_INPUT DATA_
BEGIN

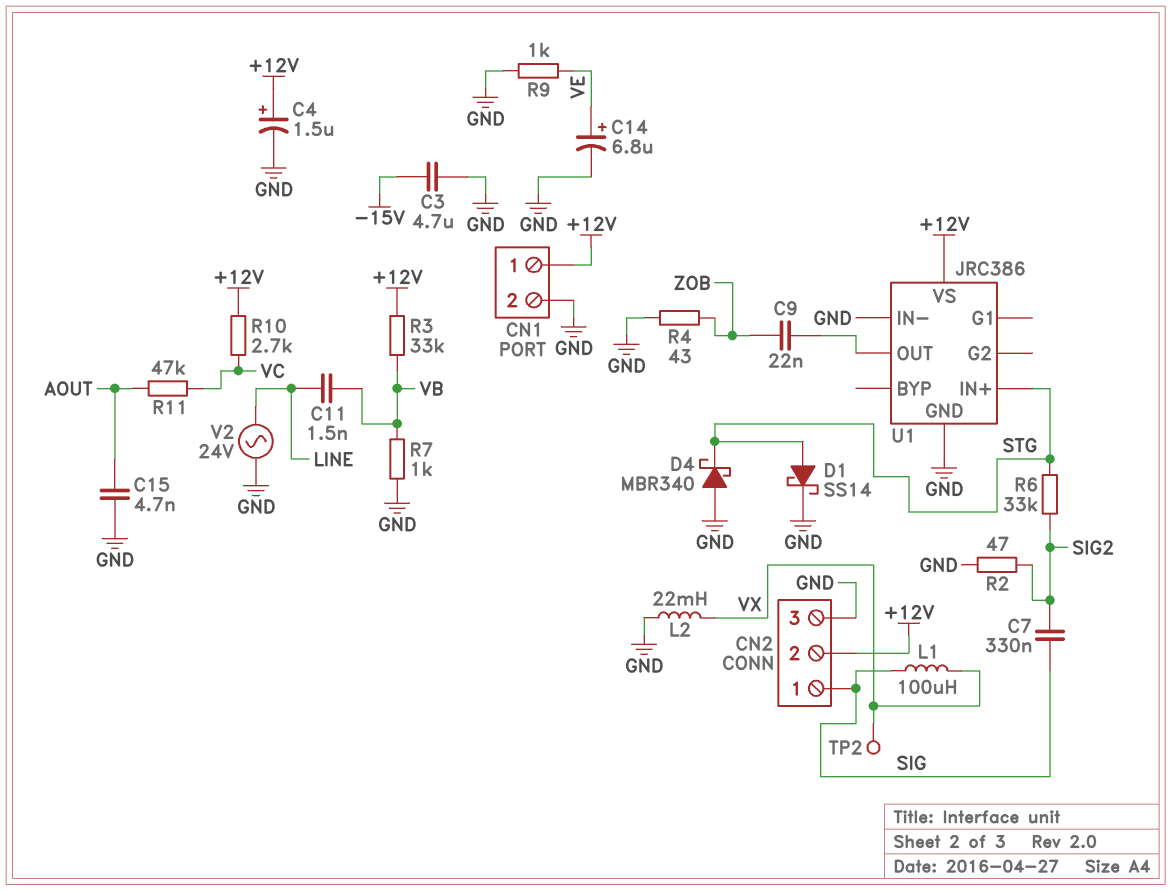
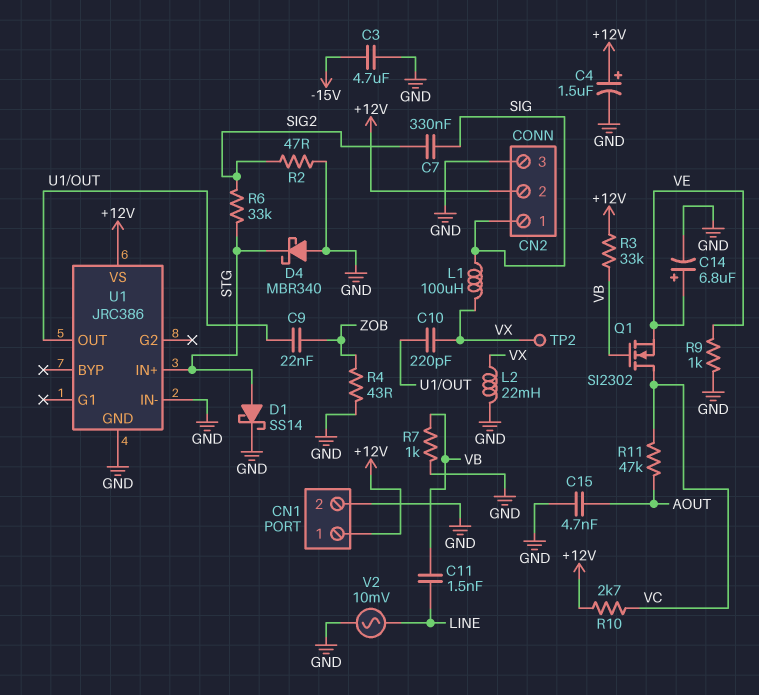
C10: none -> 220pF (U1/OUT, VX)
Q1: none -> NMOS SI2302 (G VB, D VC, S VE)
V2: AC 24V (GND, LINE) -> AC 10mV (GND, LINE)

END
BEGIN

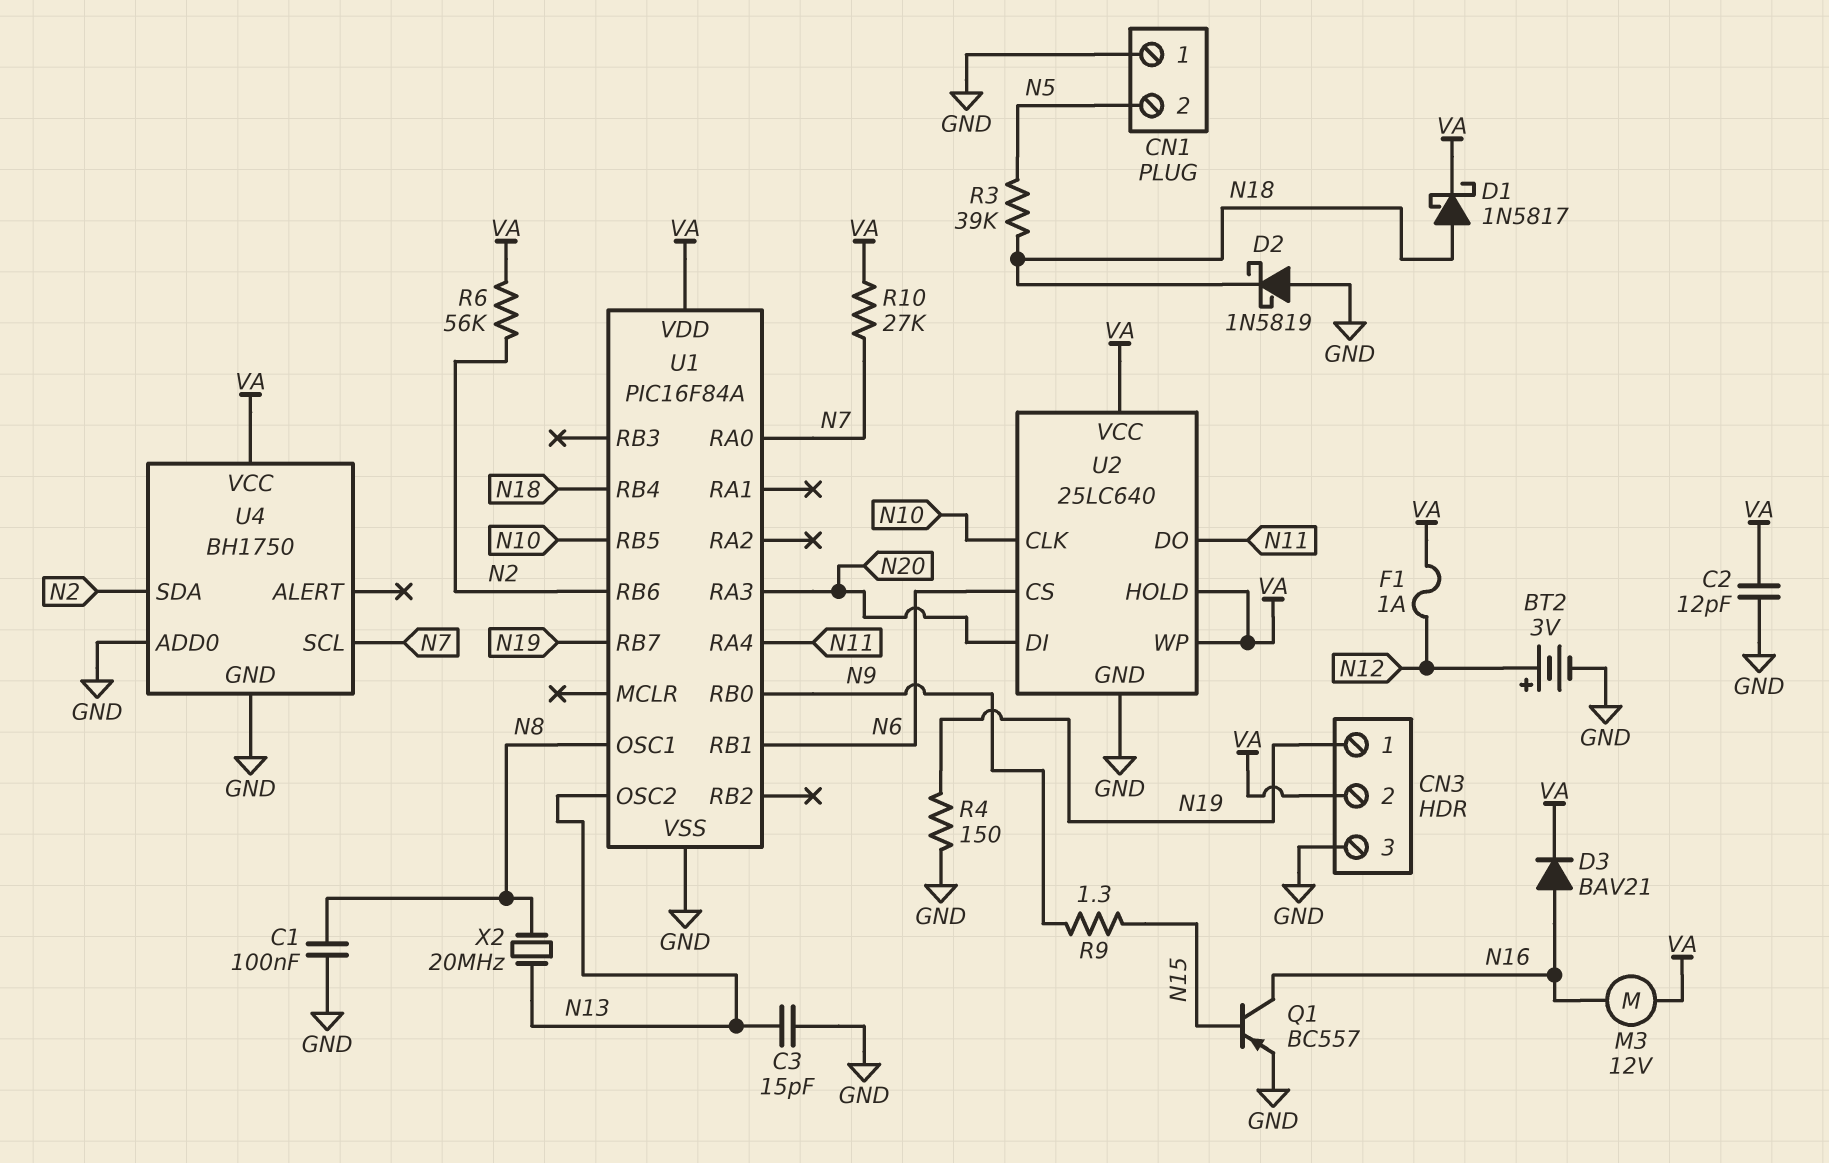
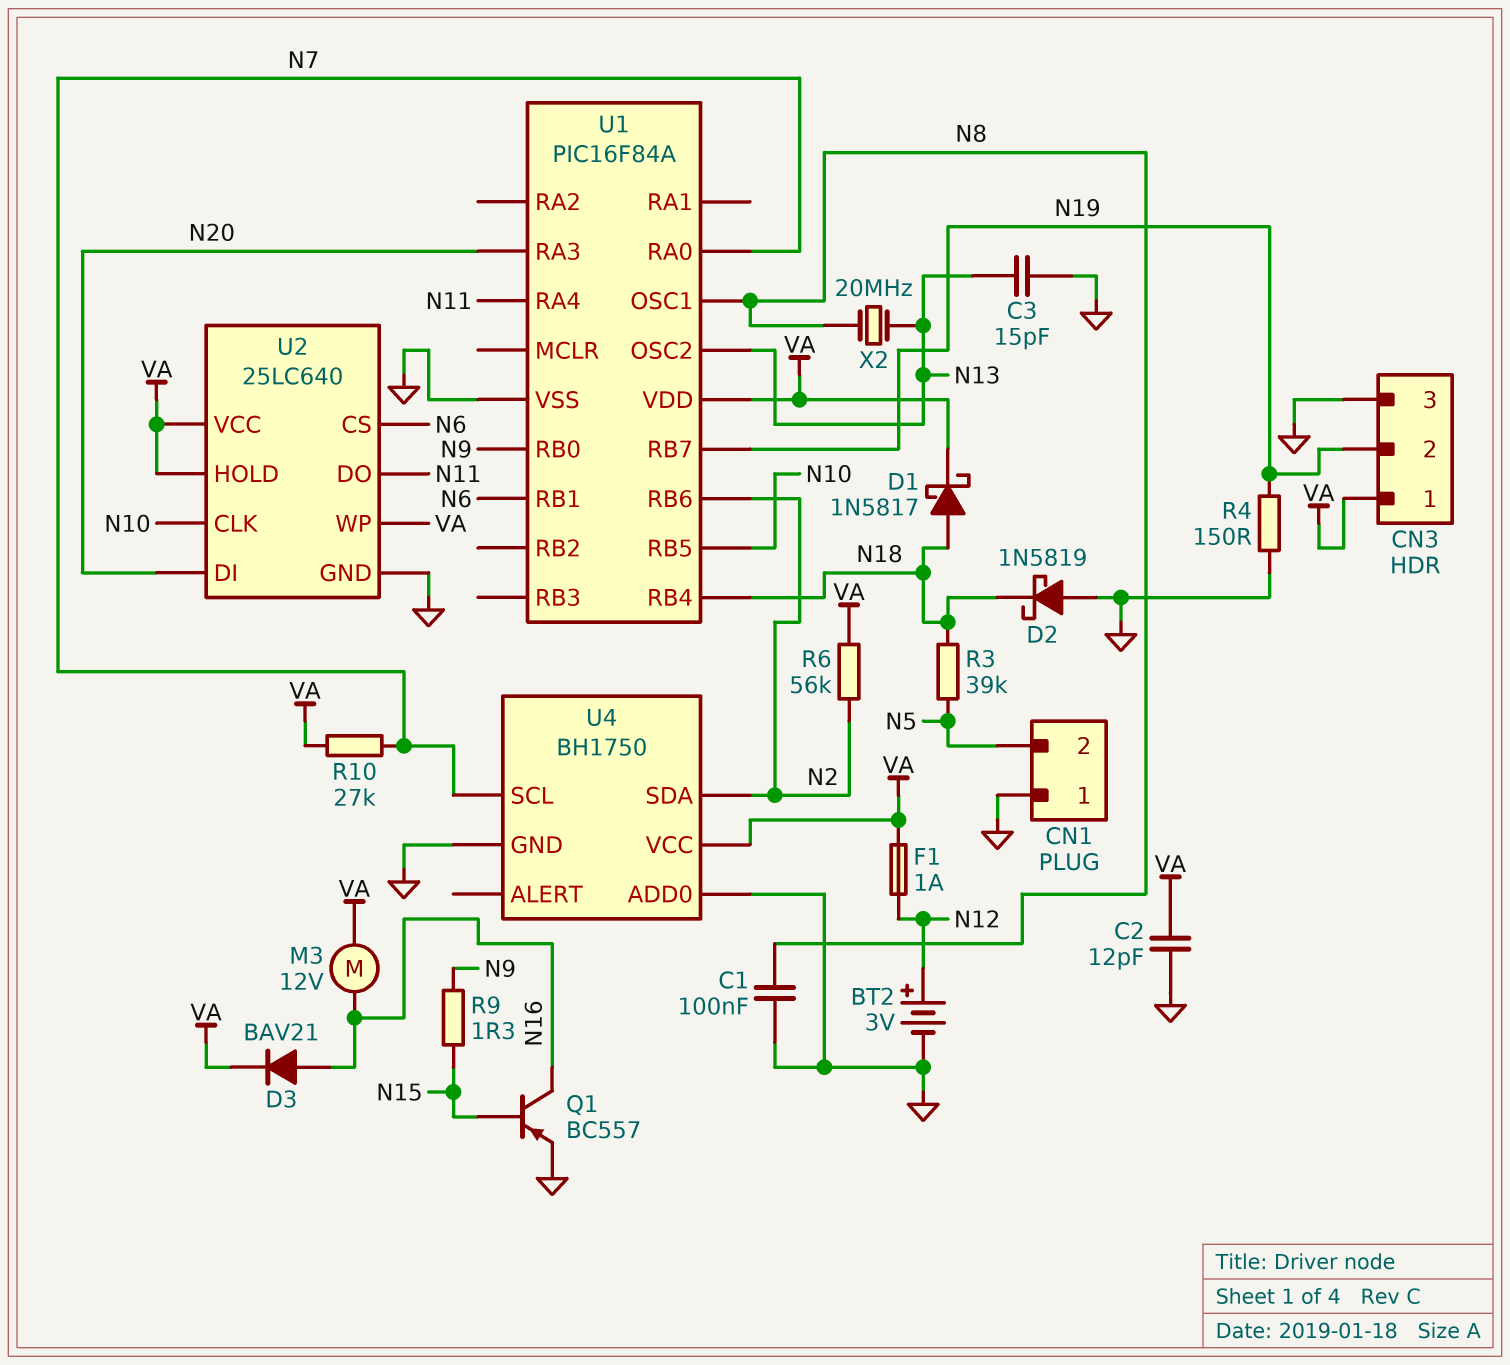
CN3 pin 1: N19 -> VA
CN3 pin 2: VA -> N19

END

_WHAT THE TASK REQUIRES_
For each line of the data that includes the word "none", return a copy of it.

_SOLUTION_
C10: none -> 220pF (U1/OUT, VX)
Q1: none -> NMOS SI2302 (G VB, D VC, S VE)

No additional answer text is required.